Material to process:
◇ ◇ ◇ ◇ ◇ ◇ ◇

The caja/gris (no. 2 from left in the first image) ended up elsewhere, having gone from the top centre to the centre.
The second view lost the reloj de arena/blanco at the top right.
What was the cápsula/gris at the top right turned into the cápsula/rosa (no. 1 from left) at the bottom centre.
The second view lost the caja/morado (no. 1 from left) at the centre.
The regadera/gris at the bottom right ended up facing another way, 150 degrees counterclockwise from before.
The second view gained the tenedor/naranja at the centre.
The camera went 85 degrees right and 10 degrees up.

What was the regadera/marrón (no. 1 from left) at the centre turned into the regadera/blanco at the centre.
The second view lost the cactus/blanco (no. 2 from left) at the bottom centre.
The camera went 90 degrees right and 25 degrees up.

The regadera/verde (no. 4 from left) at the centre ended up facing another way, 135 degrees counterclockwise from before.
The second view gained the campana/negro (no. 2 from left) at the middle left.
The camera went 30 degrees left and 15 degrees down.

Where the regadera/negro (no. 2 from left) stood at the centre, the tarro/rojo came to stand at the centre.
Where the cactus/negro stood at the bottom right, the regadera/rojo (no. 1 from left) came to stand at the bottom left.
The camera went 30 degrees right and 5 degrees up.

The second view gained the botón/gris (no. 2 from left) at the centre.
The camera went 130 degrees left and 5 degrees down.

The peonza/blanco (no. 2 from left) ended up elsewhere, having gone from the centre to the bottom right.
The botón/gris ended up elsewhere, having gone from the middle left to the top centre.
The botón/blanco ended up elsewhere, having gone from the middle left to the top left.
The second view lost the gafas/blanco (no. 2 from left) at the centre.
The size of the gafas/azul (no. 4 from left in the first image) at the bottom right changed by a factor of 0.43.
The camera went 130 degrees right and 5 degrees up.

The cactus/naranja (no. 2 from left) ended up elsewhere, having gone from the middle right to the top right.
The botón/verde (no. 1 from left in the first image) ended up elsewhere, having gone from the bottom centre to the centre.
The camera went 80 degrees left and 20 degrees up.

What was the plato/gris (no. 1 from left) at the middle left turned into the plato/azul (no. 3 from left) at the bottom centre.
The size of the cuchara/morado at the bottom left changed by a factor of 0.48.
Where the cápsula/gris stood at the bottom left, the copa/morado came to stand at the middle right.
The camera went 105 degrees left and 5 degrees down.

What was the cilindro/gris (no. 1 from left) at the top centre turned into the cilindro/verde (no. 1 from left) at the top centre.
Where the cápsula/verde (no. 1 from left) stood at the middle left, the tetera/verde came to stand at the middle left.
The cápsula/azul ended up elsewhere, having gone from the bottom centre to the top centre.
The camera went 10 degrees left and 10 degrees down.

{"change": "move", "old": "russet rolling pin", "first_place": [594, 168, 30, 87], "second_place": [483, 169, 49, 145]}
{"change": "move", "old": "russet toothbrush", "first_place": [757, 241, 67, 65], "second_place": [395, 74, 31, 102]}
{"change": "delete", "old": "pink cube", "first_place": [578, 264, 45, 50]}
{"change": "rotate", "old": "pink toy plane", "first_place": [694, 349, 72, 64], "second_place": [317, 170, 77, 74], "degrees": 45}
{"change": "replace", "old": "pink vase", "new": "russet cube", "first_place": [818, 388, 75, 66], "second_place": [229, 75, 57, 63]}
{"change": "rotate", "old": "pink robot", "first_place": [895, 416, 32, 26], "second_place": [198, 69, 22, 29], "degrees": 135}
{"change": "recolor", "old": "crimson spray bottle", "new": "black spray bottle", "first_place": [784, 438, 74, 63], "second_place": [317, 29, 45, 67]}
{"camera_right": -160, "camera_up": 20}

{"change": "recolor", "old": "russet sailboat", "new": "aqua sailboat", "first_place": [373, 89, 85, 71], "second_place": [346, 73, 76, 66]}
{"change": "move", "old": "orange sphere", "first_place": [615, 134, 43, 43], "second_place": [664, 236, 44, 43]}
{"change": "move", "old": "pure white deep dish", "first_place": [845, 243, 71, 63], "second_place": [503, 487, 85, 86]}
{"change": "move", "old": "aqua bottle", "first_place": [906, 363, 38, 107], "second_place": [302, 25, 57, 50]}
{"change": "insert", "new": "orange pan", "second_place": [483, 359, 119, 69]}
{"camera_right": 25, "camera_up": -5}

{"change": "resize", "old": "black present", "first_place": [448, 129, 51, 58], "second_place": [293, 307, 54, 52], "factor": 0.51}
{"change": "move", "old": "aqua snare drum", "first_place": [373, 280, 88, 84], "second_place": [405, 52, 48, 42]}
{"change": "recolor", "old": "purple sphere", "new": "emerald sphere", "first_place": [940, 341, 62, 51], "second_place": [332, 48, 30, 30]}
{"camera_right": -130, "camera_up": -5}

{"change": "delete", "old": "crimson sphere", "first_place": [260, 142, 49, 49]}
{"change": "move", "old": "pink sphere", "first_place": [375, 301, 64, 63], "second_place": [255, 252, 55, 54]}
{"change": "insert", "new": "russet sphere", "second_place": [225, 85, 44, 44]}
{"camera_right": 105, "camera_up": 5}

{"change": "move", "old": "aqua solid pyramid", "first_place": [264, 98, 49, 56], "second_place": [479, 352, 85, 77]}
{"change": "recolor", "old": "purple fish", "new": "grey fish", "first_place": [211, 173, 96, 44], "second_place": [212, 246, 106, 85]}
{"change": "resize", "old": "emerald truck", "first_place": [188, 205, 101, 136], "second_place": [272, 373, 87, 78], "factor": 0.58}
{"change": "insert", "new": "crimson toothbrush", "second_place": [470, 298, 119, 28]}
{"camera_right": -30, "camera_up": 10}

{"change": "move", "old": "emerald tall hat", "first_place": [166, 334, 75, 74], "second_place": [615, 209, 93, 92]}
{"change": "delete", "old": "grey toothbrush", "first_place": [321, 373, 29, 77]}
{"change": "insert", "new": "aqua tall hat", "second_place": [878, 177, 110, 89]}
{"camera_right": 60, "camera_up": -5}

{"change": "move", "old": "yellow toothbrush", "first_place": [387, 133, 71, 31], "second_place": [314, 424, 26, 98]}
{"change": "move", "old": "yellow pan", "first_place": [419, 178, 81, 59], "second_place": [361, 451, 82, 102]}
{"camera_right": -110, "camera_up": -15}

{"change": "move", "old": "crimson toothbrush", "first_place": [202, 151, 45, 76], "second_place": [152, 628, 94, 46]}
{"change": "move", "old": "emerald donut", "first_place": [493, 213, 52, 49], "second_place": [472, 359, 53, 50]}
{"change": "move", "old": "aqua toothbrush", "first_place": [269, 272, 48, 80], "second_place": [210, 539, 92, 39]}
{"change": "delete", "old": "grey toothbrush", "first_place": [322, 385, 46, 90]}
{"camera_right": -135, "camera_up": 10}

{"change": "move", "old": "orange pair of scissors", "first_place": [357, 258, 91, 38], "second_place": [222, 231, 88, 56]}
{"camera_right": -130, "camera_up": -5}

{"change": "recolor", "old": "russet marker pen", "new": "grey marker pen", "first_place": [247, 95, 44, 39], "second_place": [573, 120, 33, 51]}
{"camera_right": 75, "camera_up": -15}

◇ ◇ ◇ ◇ ◇ ◇ ◇

Exercise brief: Look through the entries above. Copy each line in which the string "caja" occurs.

Result below:
The caja/gris (no. 2 from left in the first image) ended up elsewhere, having gone from the top centre to the centre.
The second view lost the caja/morado (no. 1 from left) at the centre.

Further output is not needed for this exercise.